Leave out the images; return the rest of the data exactly.

━━━━━ RECORDS SHOWN ━━━━━

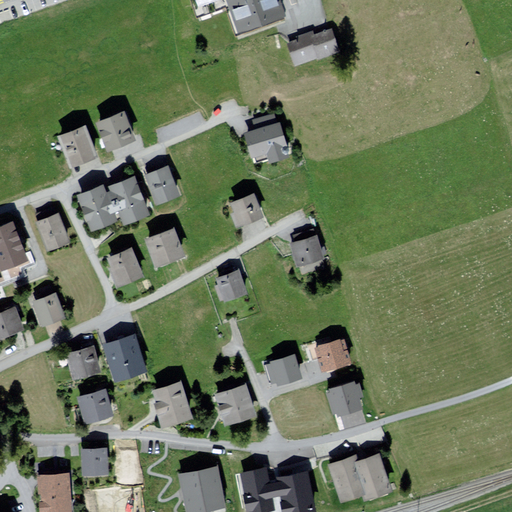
[(194,0),(197,8),(220,0),(221,0),(232,32),(282,15),(276,0),(194,0)]
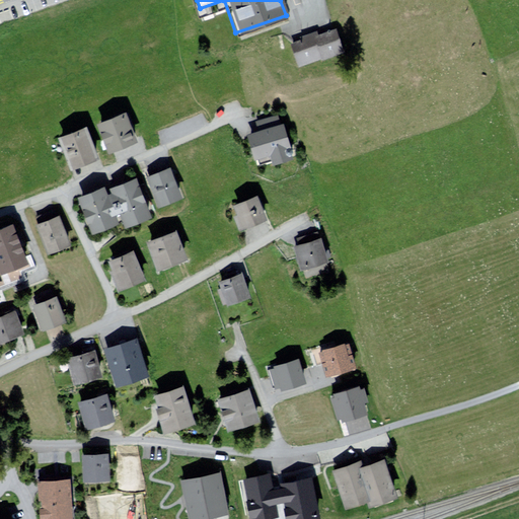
[(315,29),(286,40),(295,64),(317,56),(318,59),(342,51),(334,28),(317,34),(315,29)]
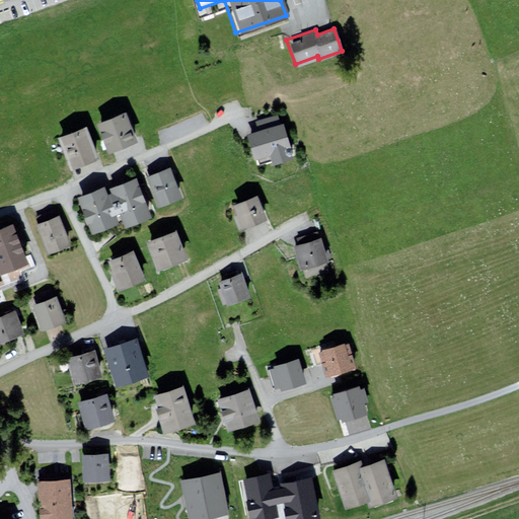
[(126,114),(96,124),(105,153),(136,143),(126,114)]
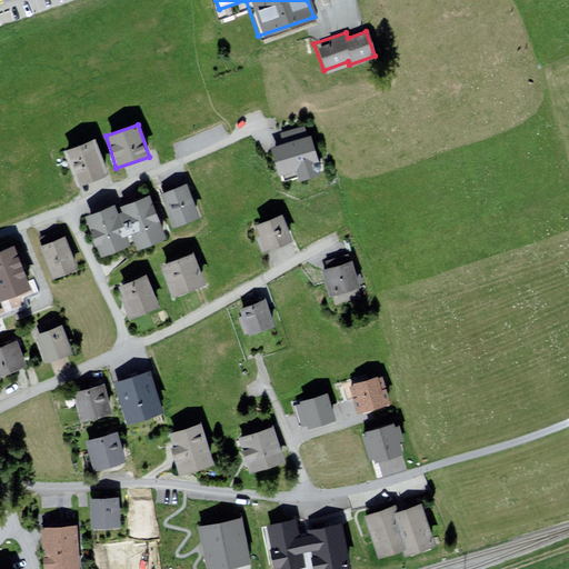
[(310,137),(271,148),(278,175),(295,170),(298,180),(321,175),(310,137)]
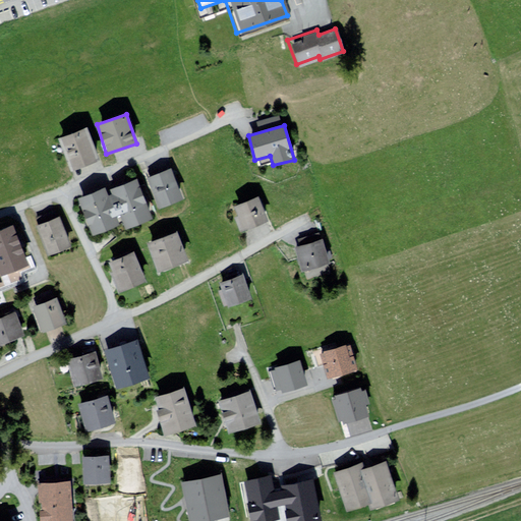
[(87,127),(57,137),(69,171),(98,161),(87,127)]
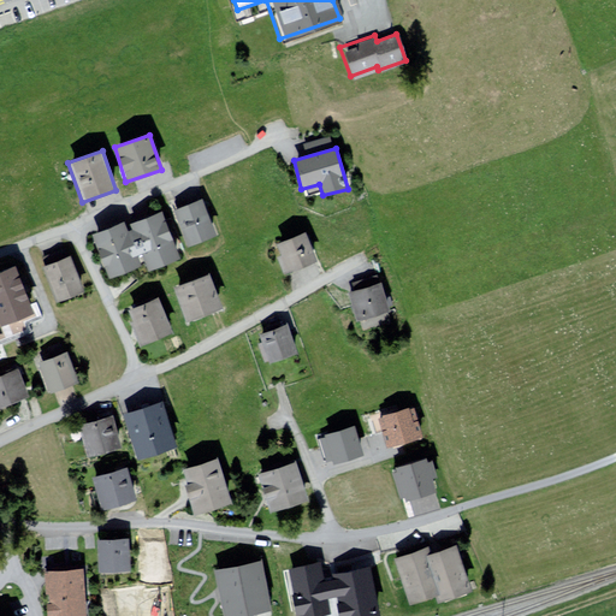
[(202,202),(176,212),(187,246),(214,237),(202,202)]
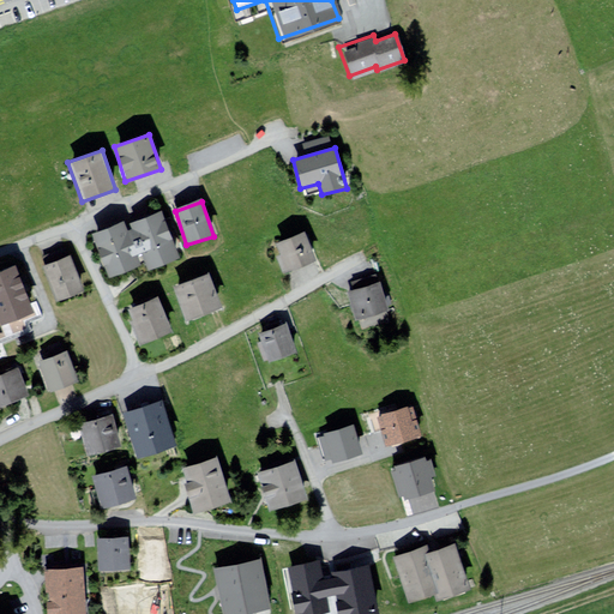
[(124,226),(92,236),(107,280),(140,268),(137,257),(142,254),(148,270),(179,259),(163,215),(132,226),(133,230),(126,233),(124,226)]
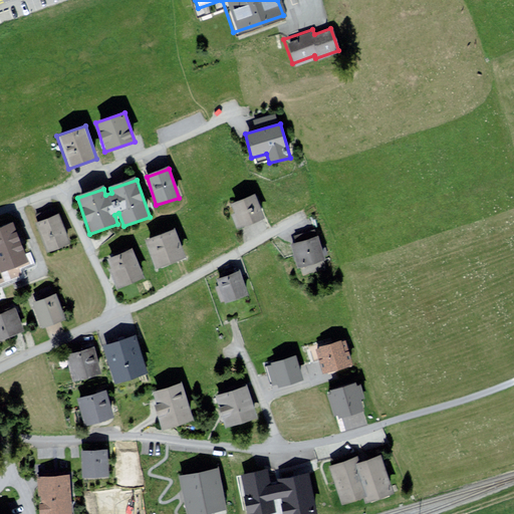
[(263,218),(253,195),(230,204),(234,213),(230,214),(236,229),(263,218)]
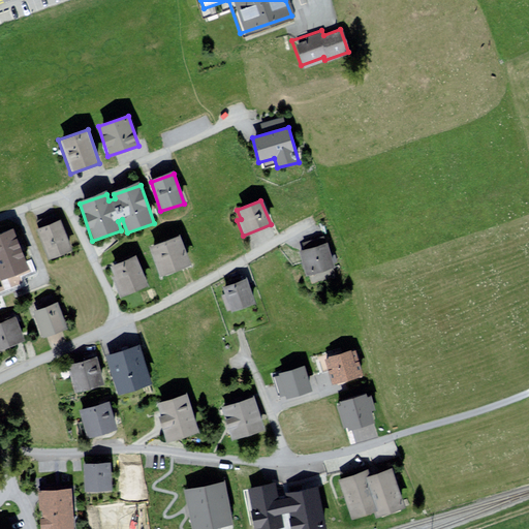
[(61,222),(37,230),(48,260),(71,252),(61,222)]
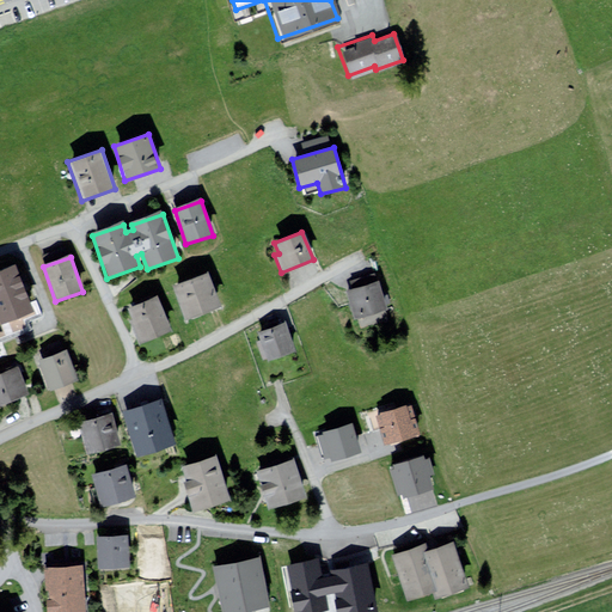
[(0,341),(30,330),(28,324),(41,318),(36,304),(30,306),(14,264),(0,270),(0,341)]
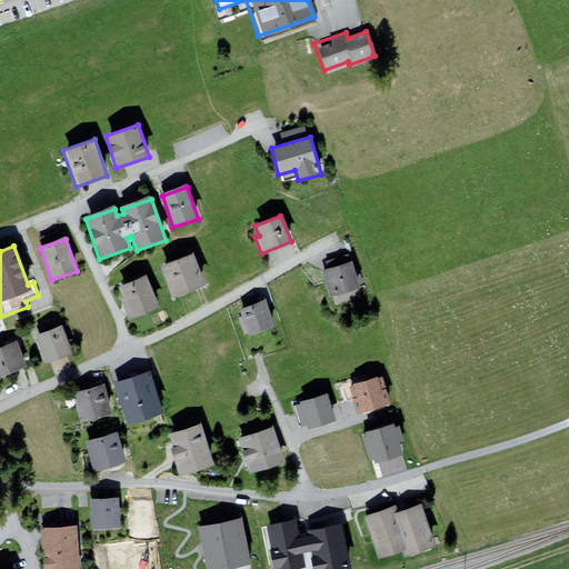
[(192,259),(166,269),(175,293),(185,289),(191,287),(201,283),(192,259)]
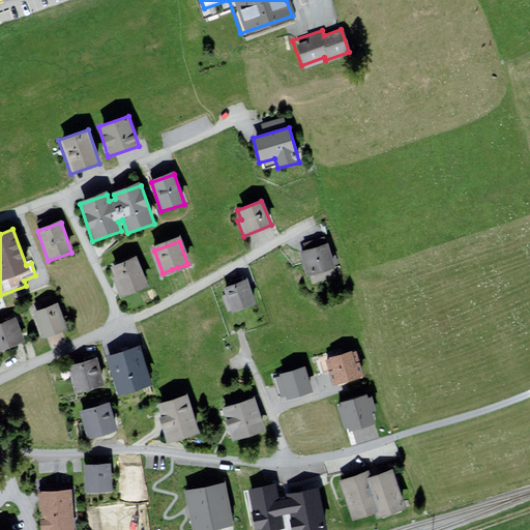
[(325,245),(297,254),(304,277),(332,268),(325,245)]
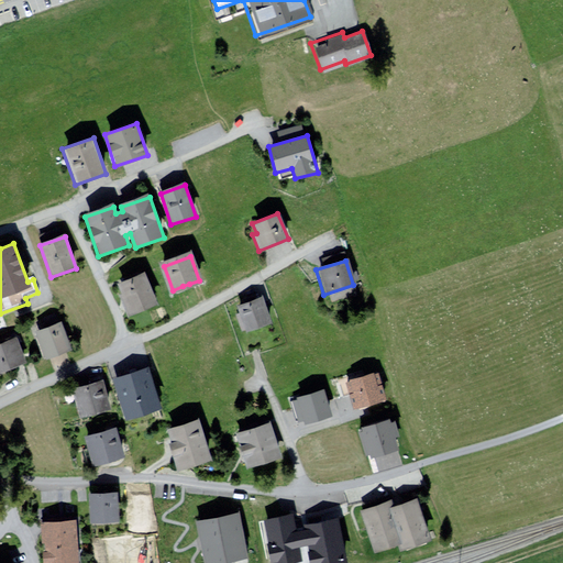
[(144,275),(117,285),(128,313),(154,305),(144,275)]
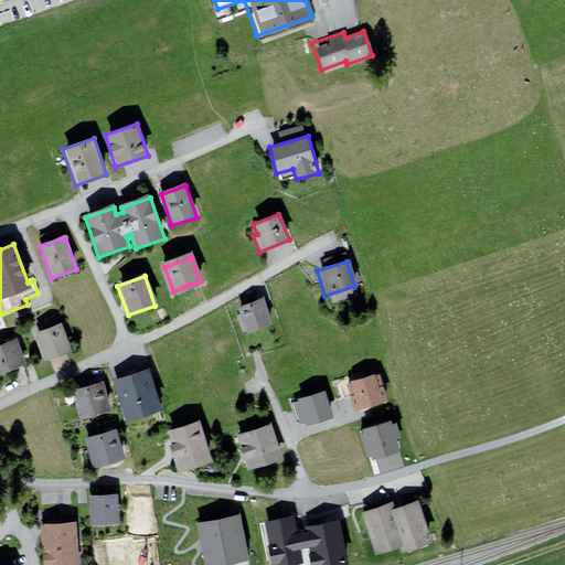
[(262,300),(236,309),(244,333),(270,324),(262,300)]
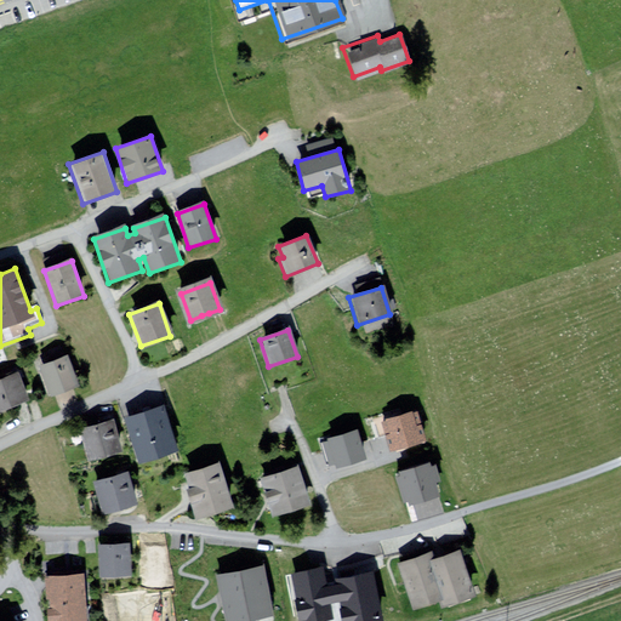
[(70,363),(46,371),(55,396),(79,387),(70,363)]
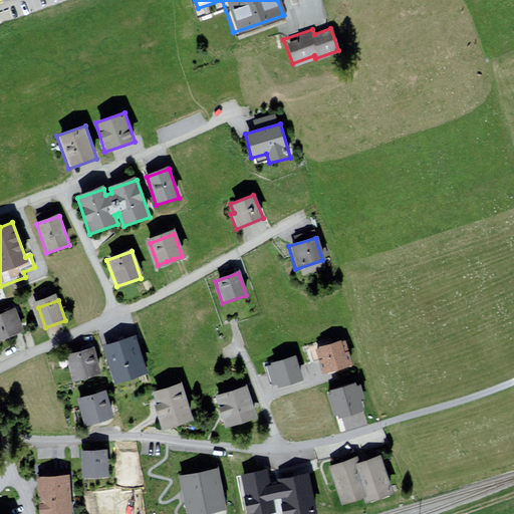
[(17,314),(0,319),(0,341),(23,333),(17,314)]
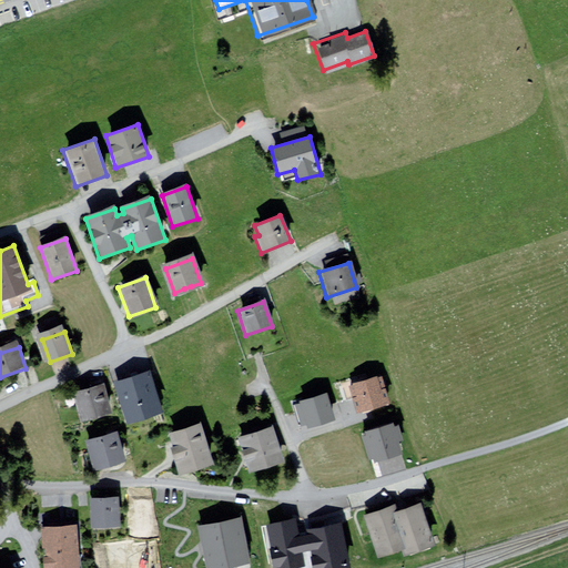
[(148,369),(117,378),(127,414),(158,405),(148,369)]
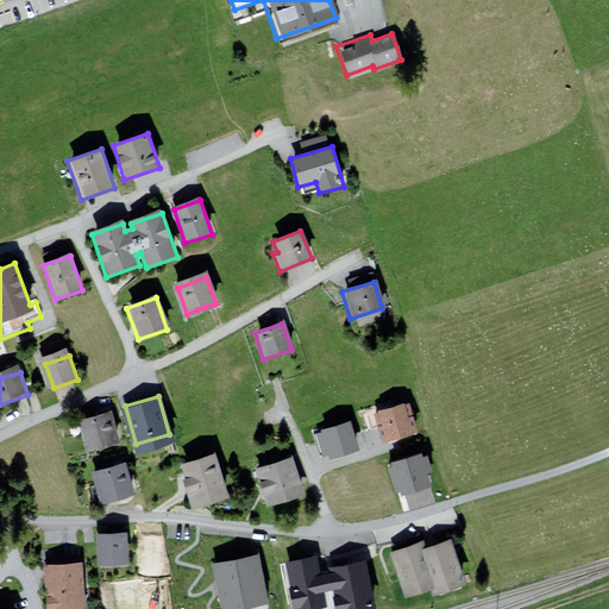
[(401,405),(371,413),(380,444),(416,432),(412,416),(406,419),(401,405)]
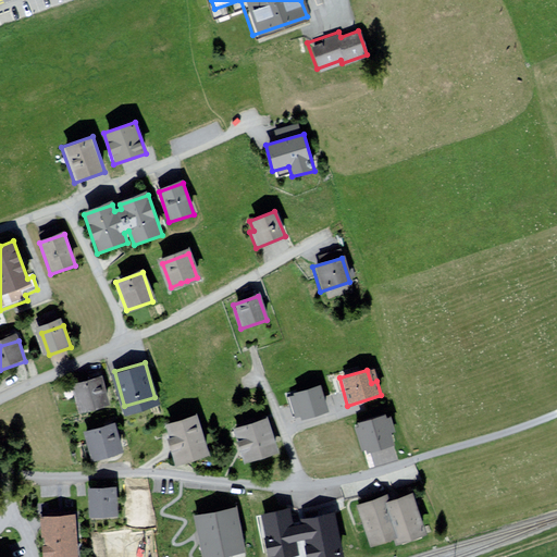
[(100,376),(74,383),(79,407),(106,400),(100,376)]
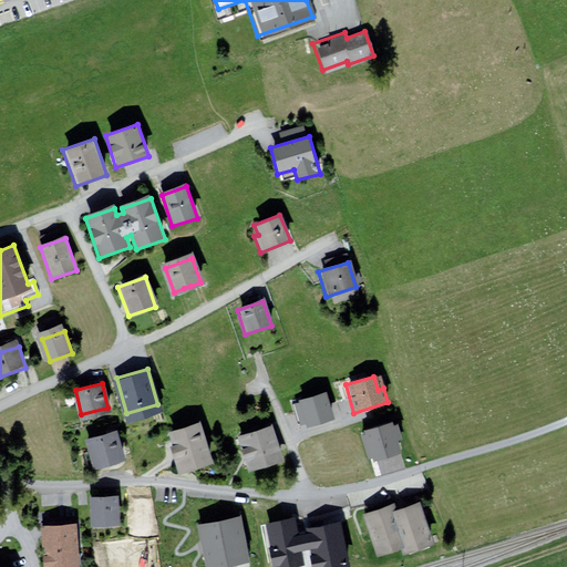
[(331,419),(325,394),(302,400),(310,424),(331,419)]
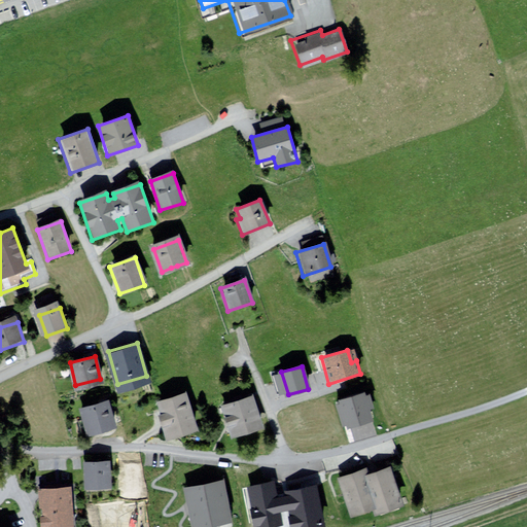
[(364,394),(342,400),(348,424),(371,418),(364,394)]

━━━━━

EXERCISE ANSWER:
[(194,0),(197,8),(220,0),(221,0),(232,32),(282,15),(276,0),(194,0)]
[(315,29),(286,40),(295,64),(317,56),(318,59),(342,51),(334,28),(317,34),(315,29)]
[(126,114),(96,124),(105,153),(136,143),(126,114)]
[(310,137),(271,148),(278,175),(295,170),(298,180),(321,175),(310,137)]
[(87,127),(57,137),(69,171),(98,161),(87,127)]
[(202,202),(176,212),(187,246),(214,237),(202,202)]
[(124,226),(92,236),(107,280),(140,268),(137,257),(142,254),(148,270),(179,259),(163,215),(132,226),(133,230),(126,233),(124,226)]
[(263,218),(253,195),(230,204),(234,213),(230,214),(236,229),(263,218)]
[(61,222),(37,230),(48,260),(71,252),(61,222)]
[(0,341),(30,330),(28,324),(41,318),(36,304),(30,306),(14,264),(0,270),(0,341)]
[(192,259),(166,269),(175,293),(185,289),(191,287),(201,283),(192,259)]
[(325,245),(297,254),(304,277),(332,268),(325,245)]
[(144,275),(117,285),(128,313),(154,305),(144,275)]
[(262,300),(236,309),(244,333),(270,324),(262,300)]
[(70,363),(46,371),(55,396),(79,387),(70,363)]
[(17,314),(0,319),(0,341),(23,333),(17,314)]
[(148,369),(117,378),(127,414),(158,405),(148,369)]
[(401,405),(371,413),(380,444),(416,432),(412,416),(406,419),(401,405)]
[(100,376),(74,383),(79,407),(106,400),(100,376)]
[(331,419),(325,394),(302,400),(310,424),(331,419)]
[(364,394),(342,400),(348,424),(371,418),(364,394)]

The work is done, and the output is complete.